▶ [MATERIAL FOR THIS TASK]:
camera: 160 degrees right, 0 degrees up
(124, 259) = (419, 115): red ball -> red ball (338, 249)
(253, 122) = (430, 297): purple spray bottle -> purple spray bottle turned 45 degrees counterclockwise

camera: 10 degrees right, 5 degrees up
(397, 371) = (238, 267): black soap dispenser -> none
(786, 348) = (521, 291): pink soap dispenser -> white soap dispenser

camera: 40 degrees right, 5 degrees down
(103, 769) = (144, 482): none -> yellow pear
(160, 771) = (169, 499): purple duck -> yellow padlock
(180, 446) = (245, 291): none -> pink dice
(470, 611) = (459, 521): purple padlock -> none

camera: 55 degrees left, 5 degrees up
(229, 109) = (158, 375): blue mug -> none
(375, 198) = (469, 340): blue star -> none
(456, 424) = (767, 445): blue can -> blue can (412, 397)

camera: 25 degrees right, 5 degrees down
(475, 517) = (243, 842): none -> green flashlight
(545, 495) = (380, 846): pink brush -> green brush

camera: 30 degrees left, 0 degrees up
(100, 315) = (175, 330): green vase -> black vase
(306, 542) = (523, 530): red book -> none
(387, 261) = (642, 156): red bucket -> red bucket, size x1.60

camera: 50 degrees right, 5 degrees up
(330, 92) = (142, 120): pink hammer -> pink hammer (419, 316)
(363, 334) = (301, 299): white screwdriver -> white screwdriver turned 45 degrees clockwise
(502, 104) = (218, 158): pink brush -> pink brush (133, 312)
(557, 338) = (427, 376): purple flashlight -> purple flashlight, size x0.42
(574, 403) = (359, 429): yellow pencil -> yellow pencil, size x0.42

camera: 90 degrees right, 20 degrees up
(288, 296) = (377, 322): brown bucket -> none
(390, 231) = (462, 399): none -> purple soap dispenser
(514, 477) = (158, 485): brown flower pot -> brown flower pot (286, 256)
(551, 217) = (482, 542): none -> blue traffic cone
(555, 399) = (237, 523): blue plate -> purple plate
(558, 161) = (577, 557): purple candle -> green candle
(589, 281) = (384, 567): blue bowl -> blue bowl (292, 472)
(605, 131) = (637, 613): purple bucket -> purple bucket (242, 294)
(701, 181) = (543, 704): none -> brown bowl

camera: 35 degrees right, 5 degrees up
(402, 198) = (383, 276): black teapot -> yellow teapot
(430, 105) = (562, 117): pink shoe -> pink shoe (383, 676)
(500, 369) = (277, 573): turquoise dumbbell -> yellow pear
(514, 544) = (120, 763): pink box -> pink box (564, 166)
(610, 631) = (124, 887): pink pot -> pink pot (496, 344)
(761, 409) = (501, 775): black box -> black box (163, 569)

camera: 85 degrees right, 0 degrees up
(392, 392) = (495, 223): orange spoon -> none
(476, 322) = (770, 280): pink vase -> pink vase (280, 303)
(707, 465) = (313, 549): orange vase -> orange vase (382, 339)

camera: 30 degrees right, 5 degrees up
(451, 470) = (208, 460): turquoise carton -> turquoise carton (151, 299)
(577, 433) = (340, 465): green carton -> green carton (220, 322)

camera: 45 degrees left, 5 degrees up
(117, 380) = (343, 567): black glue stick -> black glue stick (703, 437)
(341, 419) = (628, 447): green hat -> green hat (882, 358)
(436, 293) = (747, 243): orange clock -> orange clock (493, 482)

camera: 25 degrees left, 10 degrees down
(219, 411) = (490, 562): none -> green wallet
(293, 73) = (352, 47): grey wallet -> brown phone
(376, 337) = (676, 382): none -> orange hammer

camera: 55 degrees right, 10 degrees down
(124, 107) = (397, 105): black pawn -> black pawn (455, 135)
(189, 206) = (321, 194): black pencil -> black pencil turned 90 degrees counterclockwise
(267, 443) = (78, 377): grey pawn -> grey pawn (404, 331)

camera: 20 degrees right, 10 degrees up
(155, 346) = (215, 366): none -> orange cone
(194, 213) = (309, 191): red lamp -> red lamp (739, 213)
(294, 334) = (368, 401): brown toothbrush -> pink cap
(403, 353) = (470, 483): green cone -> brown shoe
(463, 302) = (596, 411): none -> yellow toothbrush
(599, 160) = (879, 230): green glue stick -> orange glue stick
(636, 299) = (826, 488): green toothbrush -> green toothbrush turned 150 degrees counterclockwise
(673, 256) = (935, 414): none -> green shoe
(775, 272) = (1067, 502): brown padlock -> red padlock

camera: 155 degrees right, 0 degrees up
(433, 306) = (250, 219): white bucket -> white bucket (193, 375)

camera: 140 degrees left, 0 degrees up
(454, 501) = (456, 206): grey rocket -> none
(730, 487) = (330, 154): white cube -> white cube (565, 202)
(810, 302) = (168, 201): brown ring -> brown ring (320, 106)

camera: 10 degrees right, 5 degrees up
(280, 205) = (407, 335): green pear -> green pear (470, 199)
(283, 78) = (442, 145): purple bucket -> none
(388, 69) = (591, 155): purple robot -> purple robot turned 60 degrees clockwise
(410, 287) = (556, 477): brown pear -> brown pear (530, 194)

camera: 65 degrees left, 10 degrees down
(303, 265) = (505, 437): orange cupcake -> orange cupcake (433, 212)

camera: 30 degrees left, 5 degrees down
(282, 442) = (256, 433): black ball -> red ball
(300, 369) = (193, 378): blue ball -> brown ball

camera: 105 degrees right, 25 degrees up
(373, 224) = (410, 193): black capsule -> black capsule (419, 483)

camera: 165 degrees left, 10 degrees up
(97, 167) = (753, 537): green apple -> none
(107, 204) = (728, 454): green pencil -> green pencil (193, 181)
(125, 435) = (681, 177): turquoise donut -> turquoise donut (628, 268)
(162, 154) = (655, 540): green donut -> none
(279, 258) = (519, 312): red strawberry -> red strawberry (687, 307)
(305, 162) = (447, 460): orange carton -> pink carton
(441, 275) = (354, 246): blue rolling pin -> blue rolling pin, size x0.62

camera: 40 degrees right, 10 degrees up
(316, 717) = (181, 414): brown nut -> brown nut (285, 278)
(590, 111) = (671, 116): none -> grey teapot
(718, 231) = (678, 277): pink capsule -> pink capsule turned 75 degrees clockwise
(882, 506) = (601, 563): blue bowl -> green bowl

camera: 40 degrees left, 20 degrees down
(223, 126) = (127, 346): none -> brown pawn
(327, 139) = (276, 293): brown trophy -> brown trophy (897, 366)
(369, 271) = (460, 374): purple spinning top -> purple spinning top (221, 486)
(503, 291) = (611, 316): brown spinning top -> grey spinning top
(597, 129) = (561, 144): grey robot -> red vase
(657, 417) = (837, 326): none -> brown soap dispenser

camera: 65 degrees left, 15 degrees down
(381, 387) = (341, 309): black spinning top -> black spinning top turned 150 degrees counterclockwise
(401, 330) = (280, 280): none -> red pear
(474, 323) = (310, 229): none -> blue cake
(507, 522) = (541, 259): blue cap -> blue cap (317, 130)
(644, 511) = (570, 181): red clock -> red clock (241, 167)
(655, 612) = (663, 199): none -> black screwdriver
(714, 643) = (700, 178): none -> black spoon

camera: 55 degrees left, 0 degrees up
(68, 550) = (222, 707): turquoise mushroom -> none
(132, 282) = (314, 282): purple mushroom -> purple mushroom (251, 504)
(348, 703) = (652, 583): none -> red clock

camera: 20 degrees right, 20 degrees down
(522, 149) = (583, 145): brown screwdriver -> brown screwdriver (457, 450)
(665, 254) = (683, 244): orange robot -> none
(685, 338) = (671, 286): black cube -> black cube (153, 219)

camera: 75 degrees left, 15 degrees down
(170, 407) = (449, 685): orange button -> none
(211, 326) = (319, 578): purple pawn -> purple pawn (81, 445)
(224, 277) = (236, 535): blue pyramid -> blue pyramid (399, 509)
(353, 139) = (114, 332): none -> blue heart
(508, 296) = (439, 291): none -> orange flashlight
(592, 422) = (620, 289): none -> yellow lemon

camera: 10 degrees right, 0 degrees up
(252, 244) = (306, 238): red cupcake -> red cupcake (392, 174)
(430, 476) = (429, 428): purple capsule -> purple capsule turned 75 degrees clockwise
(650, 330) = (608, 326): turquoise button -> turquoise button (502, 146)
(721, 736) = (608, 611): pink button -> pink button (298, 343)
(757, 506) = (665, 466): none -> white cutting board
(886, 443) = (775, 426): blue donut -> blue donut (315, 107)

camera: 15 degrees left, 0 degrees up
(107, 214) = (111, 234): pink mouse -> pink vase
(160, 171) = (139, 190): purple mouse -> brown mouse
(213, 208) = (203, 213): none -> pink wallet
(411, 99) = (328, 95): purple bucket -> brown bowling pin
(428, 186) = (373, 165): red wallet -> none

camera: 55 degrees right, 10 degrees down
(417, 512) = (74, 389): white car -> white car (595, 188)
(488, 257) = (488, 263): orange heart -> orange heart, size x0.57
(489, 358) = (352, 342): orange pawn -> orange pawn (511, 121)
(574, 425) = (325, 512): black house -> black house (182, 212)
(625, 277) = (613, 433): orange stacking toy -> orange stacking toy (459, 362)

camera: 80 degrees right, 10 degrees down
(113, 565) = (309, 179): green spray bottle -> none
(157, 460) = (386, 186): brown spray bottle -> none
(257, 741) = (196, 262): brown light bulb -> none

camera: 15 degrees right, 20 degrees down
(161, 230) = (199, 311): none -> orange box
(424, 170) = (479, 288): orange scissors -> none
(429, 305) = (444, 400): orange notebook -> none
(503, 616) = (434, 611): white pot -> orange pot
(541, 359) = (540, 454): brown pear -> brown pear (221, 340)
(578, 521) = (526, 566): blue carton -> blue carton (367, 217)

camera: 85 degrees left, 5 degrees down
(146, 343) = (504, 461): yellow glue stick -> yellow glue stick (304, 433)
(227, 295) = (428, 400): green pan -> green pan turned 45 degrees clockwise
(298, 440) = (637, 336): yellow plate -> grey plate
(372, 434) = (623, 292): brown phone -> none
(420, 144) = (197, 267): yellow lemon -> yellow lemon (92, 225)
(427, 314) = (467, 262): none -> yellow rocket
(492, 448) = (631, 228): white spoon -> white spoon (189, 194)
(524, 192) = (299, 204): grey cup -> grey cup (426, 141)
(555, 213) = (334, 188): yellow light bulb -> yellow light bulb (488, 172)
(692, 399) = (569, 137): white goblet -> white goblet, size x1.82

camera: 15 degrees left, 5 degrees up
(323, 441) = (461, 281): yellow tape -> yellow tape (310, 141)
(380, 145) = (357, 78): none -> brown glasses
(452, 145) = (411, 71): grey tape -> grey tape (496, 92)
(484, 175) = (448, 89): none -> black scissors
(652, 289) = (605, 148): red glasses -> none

▶ [ACTIVITY]:
All that should be written out is the stretch of lines above between the one holding "(489, 358) = (352, 342): orange" and the one holding "camera: 80 degrees right, 10 degrees down", inclusive, exactly as given.

▶ [TASK ANSWER]:
(489, 358) = (352, 342): orange pawn -> orange pawn (511, 121)
(574, 425) = (325, 512): black house -> black house (182, 212)
(625, 277) = (613, 433): orange stacking toy -> orange stacking toy (459, 362)

camera: 80 degrees right, 10 degrees down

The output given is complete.